Would you copy the line that includes "(282, 336) = (709, 540): brown" and every line that follows it, down to the last line of the listing below, exactly as they stand?

DATASET EXCERPT:

----------------

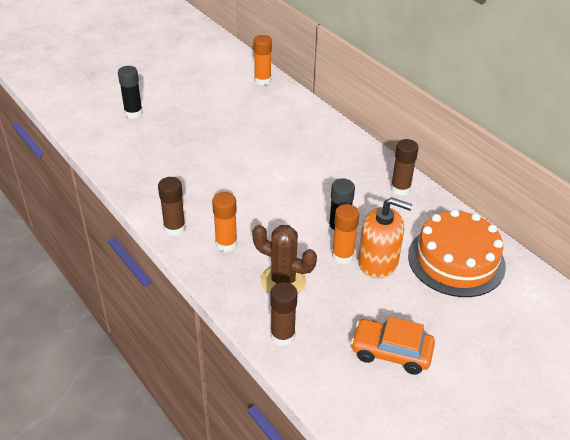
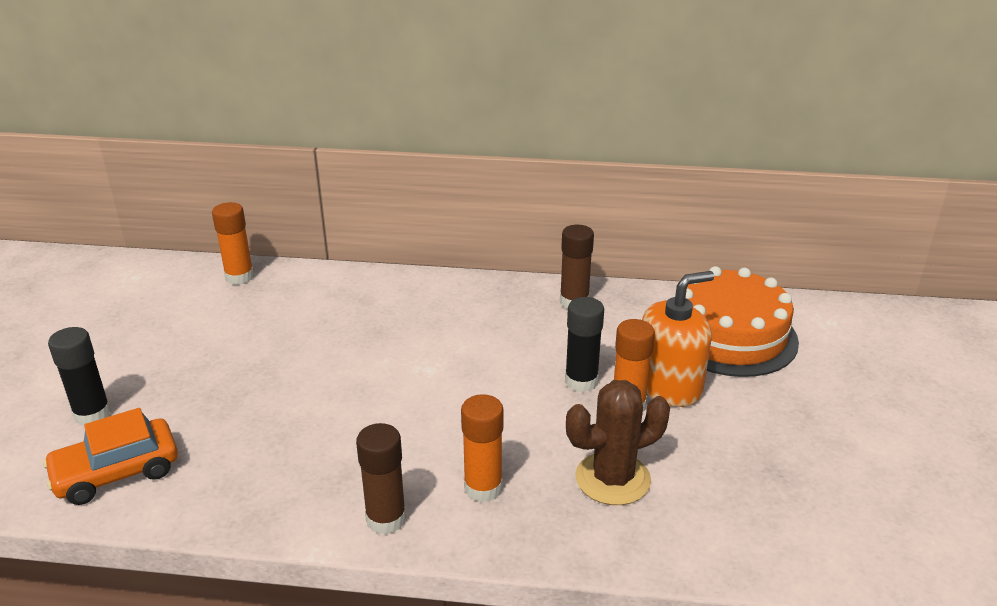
camera: 45 degrees left, 10 degrees down
(282, 336) = (709, 540): brown glue stick -> none
(391, 352) = (824, 466): orange car -> orange car (117, 472)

----------------

ANSWER FOR THE TASK:
(282, 336) = (709, 540): brown glue stick -> none
(391, 352) = (824, 466): orange car -> orange car (117, 472)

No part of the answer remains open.